[Spatial object tracking data]
+++
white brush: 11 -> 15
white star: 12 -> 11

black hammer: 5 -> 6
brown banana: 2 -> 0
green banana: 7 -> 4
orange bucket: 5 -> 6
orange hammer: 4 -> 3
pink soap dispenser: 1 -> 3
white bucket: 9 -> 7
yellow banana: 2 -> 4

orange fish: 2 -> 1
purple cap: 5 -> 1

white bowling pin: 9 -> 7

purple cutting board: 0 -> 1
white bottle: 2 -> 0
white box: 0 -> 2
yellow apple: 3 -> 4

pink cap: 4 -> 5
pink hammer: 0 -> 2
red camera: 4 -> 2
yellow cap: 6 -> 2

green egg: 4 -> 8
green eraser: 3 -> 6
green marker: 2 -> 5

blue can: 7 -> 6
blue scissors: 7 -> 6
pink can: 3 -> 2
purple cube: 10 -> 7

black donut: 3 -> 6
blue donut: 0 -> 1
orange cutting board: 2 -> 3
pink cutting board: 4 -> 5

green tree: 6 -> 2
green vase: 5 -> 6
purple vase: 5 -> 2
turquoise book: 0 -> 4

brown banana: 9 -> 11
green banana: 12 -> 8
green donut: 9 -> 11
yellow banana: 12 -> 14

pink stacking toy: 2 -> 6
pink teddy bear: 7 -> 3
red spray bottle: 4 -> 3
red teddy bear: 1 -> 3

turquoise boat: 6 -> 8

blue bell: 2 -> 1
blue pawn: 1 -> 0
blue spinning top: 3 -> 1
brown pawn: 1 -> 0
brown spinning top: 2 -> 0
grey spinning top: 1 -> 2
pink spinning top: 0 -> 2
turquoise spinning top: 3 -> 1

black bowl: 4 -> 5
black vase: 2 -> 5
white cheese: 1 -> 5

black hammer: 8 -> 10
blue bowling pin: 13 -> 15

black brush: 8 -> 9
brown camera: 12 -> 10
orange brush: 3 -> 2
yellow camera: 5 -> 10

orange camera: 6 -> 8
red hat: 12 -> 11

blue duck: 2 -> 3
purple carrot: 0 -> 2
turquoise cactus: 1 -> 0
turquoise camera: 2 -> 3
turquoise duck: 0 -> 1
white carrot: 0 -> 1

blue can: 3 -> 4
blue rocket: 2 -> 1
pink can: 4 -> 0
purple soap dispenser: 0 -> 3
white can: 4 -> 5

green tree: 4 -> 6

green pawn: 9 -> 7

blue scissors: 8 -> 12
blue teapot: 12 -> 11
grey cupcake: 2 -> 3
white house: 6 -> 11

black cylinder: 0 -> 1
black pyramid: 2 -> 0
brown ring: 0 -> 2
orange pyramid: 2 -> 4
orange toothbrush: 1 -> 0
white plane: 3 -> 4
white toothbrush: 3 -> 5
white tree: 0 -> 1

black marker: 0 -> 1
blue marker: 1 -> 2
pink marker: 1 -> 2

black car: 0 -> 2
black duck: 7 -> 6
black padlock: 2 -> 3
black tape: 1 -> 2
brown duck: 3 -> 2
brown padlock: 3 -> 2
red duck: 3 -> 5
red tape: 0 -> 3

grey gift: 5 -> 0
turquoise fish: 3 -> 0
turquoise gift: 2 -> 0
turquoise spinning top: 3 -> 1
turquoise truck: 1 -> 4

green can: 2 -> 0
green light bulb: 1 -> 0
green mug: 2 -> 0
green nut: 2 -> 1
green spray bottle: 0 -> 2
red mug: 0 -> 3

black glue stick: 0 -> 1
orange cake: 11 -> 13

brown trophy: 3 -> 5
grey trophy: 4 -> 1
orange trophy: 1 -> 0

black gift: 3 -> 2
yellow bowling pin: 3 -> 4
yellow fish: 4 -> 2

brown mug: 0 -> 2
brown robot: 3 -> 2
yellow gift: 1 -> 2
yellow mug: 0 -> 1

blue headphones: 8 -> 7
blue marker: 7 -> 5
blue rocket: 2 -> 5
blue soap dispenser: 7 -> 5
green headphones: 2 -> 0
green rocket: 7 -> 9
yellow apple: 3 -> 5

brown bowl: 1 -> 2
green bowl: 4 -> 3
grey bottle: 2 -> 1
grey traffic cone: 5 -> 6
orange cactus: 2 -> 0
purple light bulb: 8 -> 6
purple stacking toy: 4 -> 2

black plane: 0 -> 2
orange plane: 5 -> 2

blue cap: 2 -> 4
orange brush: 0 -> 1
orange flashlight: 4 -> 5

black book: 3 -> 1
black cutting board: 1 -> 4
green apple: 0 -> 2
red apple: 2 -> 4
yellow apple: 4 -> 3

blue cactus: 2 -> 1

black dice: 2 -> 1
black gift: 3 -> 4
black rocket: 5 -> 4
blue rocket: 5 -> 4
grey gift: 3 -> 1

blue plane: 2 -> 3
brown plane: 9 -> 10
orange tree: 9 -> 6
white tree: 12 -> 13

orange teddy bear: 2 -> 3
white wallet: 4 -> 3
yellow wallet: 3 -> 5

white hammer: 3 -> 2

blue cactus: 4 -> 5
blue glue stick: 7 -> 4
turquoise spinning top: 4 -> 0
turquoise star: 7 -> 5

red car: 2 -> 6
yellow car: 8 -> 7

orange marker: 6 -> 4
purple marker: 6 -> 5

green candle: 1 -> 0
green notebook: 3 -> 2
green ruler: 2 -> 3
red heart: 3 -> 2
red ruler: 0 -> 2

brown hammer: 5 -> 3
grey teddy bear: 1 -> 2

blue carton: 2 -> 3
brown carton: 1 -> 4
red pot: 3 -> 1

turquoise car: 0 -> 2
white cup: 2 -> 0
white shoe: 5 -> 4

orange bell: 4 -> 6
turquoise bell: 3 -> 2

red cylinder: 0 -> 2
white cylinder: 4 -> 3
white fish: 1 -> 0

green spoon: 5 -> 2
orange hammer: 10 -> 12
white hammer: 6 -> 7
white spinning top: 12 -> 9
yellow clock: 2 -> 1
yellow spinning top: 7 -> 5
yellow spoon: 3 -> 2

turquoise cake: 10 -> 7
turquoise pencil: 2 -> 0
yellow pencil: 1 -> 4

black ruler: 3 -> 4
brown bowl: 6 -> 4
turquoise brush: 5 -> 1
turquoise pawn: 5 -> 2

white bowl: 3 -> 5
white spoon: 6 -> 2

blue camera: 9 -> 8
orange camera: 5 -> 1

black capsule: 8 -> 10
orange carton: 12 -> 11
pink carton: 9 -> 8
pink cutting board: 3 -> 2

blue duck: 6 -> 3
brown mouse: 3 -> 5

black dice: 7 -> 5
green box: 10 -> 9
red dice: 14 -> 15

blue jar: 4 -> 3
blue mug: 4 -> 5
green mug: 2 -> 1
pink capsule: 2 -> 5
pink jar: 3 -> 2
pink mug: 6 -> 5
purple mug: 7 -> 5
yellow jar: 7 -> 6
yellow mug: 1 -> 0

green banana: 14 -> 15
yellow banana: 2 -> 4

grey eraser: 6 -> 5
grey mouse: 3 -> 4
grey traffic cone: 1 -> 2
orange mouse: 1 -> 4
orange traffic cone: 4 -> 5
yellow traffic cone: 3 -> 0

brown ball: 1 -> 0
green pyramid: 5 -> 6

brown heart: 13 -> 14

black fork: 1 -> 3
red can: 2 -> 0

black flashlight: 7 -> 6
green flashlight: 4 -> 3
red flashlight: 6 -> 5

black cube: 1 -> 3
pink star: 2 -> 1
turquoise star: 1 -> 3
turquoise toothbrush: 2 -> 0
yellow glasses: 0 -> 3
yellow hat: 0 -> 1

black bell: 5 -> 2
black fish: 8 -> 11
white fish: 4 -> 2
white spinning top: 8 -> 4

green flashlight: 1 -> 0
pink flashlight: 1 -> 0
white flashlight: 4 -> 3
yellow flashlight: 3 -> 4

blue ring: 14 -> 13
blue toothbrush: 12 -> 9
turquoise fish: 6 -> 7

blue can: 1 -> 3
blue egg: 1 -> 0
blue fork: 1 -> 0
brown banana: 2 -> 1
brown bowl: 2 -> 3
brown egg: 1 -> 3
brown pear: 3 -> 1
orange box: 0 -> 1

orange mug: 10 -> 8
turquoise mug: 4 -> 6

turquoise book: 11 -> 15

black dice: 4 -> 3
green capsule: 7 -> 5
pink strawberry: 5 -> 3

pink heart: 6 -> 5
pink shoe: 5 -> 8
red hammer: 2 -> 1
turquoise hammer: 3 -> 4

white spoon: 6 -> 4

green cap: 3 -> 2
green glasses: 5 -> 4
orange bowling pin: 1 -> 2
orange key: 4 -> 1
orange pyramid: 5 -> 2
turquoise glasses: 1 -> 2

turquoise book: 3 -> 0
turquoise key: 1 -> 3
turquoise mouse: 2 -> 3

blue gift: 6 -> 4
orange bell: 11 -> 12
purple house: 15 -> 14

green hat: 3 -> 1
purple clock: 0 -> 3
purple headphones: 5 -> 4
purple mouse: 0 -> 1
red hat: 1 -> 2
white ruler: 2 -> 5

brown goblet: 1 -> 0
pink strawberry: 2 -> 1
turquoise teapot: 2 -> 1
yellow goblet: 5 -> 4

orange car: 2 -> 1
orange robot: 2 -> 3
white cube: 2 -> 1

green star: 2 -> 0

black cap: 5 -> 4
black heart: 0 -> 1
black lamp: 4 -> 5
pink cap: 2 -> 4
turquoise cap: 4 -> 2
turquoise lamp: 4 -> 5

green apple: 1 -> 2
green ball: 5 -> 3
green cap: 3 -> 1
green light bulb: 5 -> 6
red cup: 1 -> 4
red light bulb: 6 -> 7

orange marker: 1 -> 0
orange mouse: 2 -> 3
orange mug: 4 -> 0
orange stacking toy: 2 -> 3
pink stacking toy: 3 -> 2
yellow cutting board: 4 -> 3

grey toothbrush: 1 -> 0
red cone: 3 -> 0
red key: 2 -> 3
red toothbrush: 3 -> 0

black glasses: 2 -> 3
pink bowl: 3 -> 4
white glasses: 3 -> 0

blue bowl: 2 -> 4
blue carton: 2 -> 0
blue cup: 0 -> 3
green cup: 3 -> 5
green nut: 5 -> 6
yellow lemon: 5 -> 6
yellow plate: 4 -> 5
+++
Task item. All that is wanted is an exact copy of the lines above from the one with "turquoise toothbrush: 2 -> 0" through the one with "green star: 2 -> 0", with both ends included.

Written response.
turquoise toothbrush: 2 -> 0
yellow glasses: 0 -> 3
yellow hat: 0 -> 1

black bell: 5 -> 2
black fish: 8 -> 11
white fish: 4 -> 2
white spinning top: 8 -> 4

green flashlight: 1 -> 0
pink flashlight: 1 -> 0
white flashlight: 4 -> 3
yellow flashlight: 3 -> 4

blue ring: 14 -> 13
blue toothbrush: 12 -> 9
turquoise fish: 6 -> 7

blue can: 1 -> 3
blue egg: 1 -> 0
blue fork: 1 -> 0
brown banana: 2 -> 1
brown bowl: 2 -> 3
brown egg: 1 -> 3
brown pear: 3 -> 1
orange box: 0 -> 1

orange mug: 10 -> 8
turquoise mug: 4 -> 6

turquoise book: 11 -> 15

black dice: 4 -> 3
green capsule: 7 -> 5
pink strawberry: 5 -> 3

pink heart: 6 -> 5
pink shoe: 5 -> 8
red hammer: 2 -> 1
turquoise hammer: 3 -> 4

white spoon: 6 -> 4

green cap: 3 -> 2
green glasses: 5 -> 4
orange bowling pin: 1 -> 2
orange key: 4 -> 1
orange pyramid: 5 -> 2
turquoise glasses: 1 -> 2

turquoise book: 3 -> 0
turquoise key: 1 -> 3
turquoise mouse: 2 -> 3

blue gift: 6 -> 4
orange bell: 11 -> 12
purple house: 15 -> 14

green hat: 3 -> 1
purple clock: 0 -> 3
purple headphones: 5 -> 4
purple mouse: 0 -> 1
red hat: 1 -> 2
white ruler: 2 -> 5

brown goblet: 1 -> 0
pink strawberry: 2 -> 1
turquoise teapot: 2 -> 1
yellow goblet: 5 -> 4

orange car: 2 -> 1
orange robot: 2 -> 3
white cube: 2 -> 1

green star: 2 -> 0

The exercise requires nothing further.